- **Task prompt**
Find every line in the records that holds the string "plate". Copy each one.

- **Extracted entries**

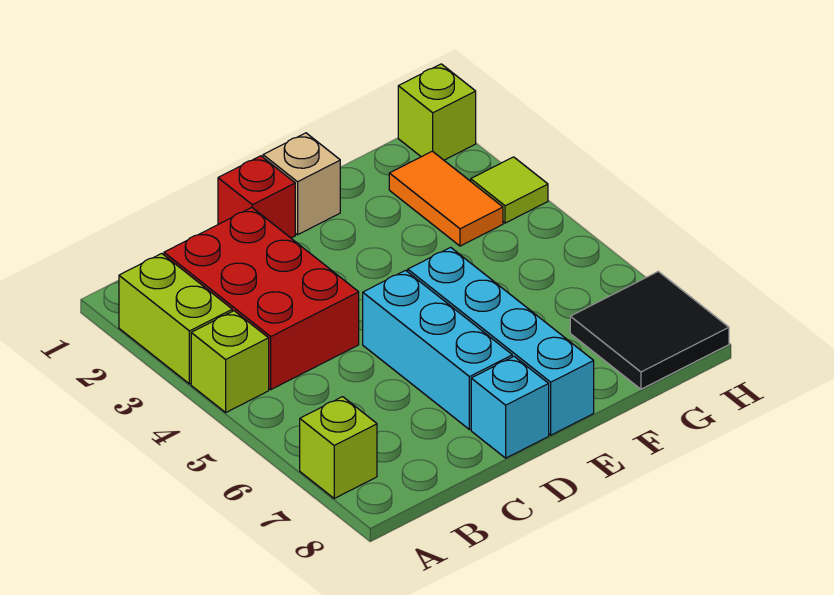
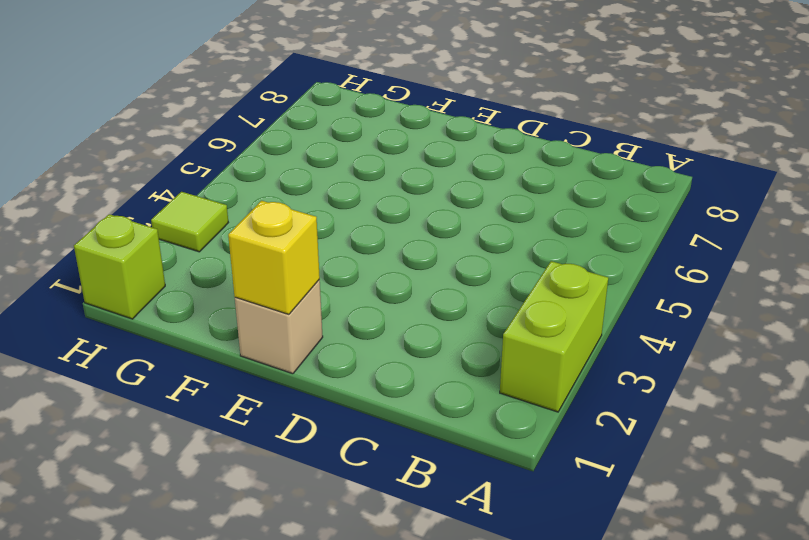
yellow 1x1 brick [228,201,320,314] -> none
none -> lime 1x1 brick [191,311,269,412]
none -> lime 1x1 brick [300,397,377,498]
none -> red 2x3 brick [164,208,359,389]

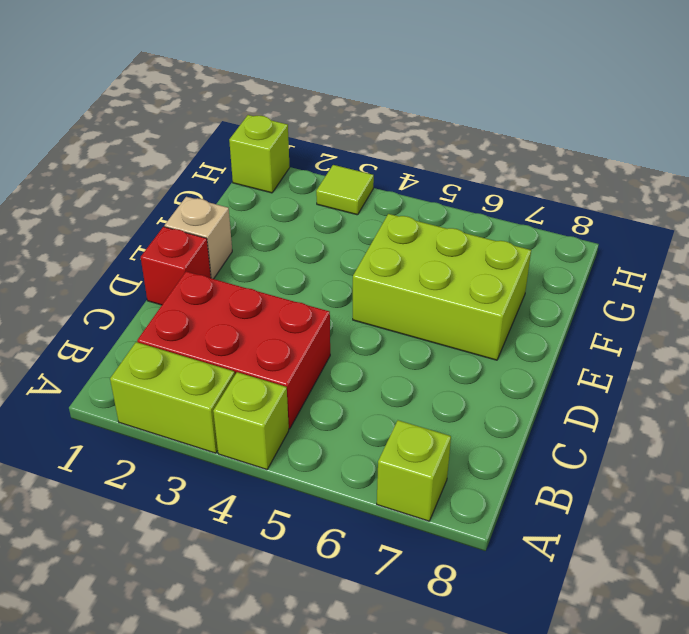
lime 2x3 brick [353,214,531,360] -> cyan 1x4 brick [408,247,594,435]
none -> cyan 1x3 brick [363,270,512,430]
none -> cyan 1x1 brick [471,356,549,458]
none -> orange 1x2 tile [389,151,503,246]

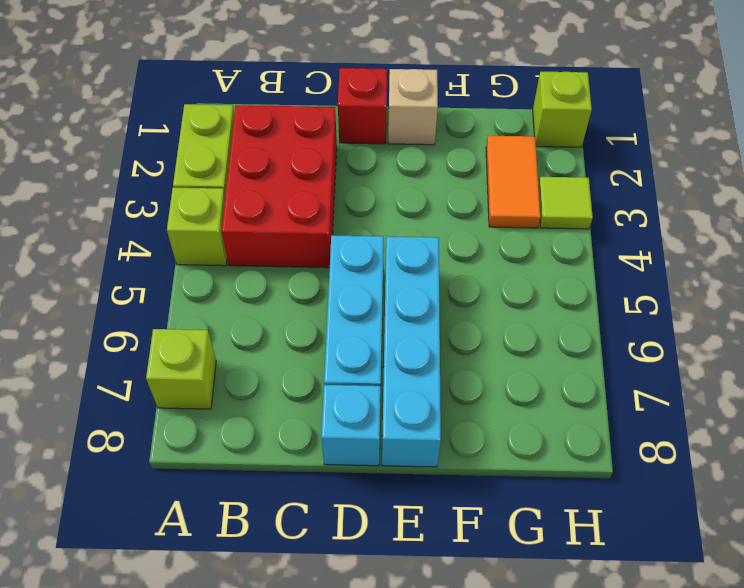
none -> black 2x2 tile [570,271,729,389]

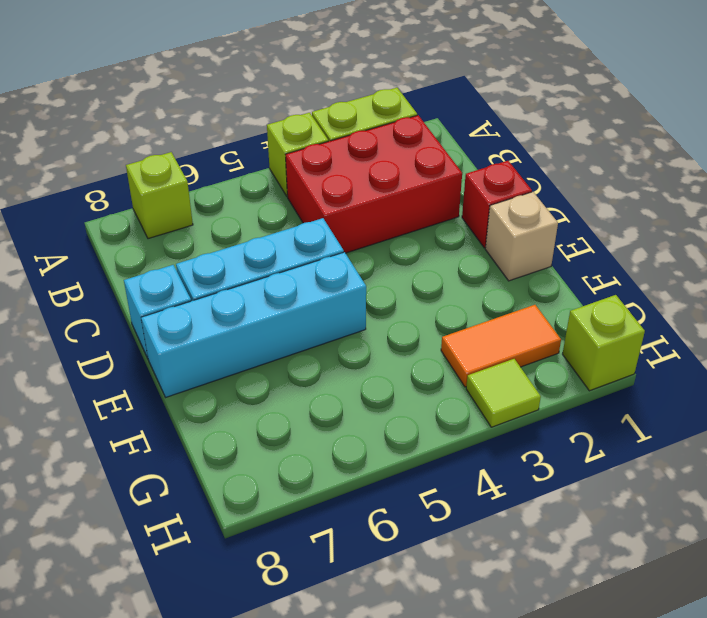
none -> black 2x2 tile [570,271,729,389]

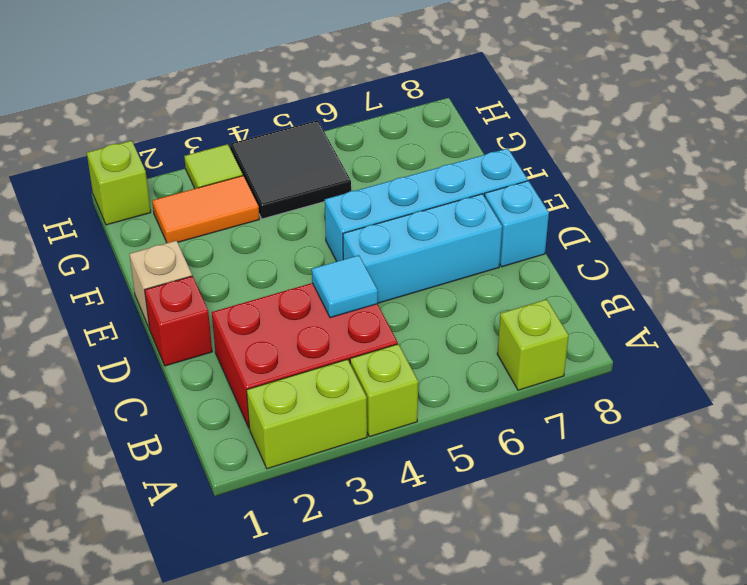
cyan 1x1 tile [312,255,378,318] -> none
black 2x2 tile [230,120,351,219] -> black 2x2 tile moved to [570,271,729,389]

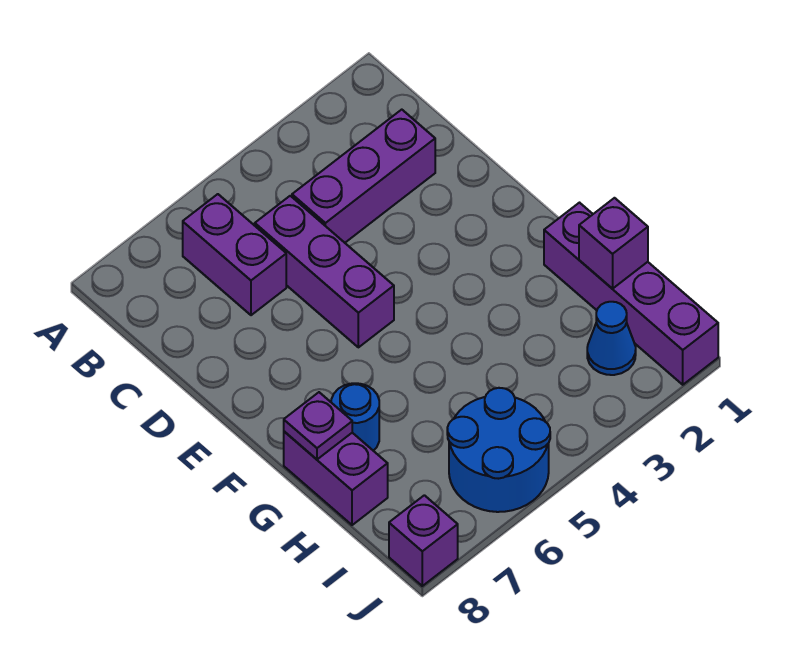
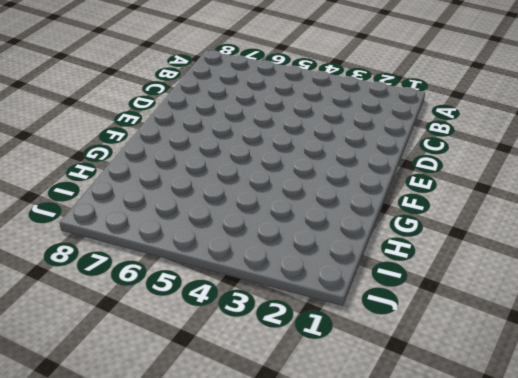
none -> purple 1x2 brick [183,194,286,315]
none -> purple 1x3 brick [292,110,435,243]

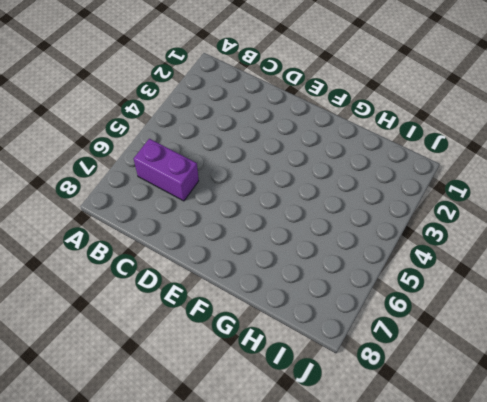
none -> purple 1x3 brick [292,110,435,243]
none -> purple 1x3 brick [255,196,394,347]

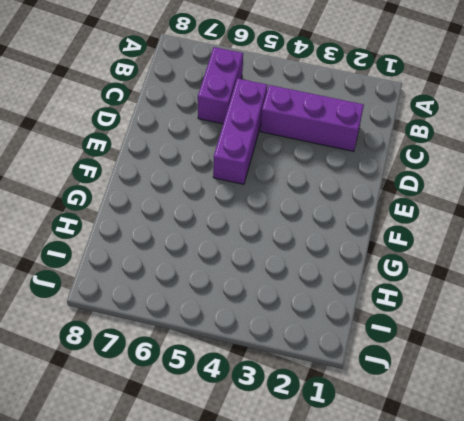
none -> purple 1x4 brick [544,203,718,385]
none -> blue 1x1 round brick [331,383,379,451]

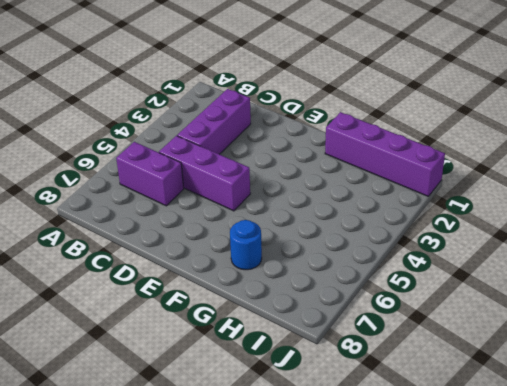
none -> purple 1x2 brick [284,432,388,525]
none -> blue 1x1 cone [587,302,636,375]

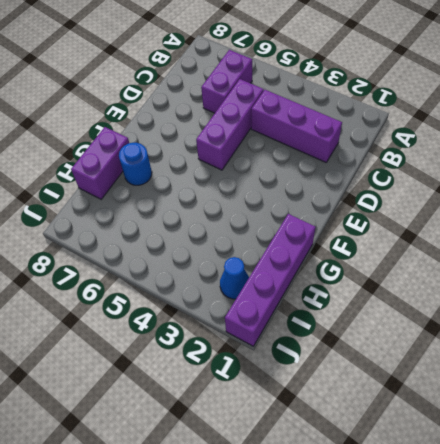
none -> blue 2x2 round brick [447,388,550,512]
none -> purple 1x1 brick [389,495,458,586]

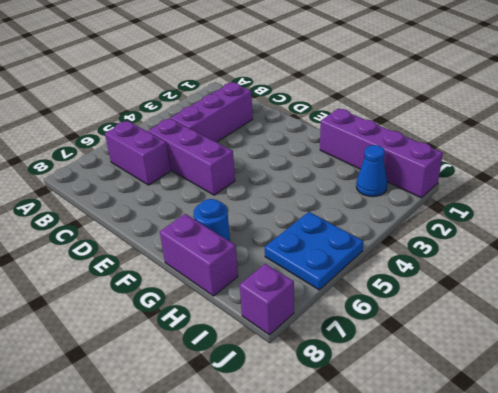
blue 2x2 plate [265,212,363,290] -> blue 2x2 round brick [447,388,550,512]
none -> purple 1x1 plate [284,392,352,459]
none -> purple 1x1 brick [579,198,648,289]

- **Your response**
blue 2x2 plate [265,212,363,290] -> blue 2x2 round brick [447,388,550,512]
none -> purple 1x1 plate [284,392,352,459]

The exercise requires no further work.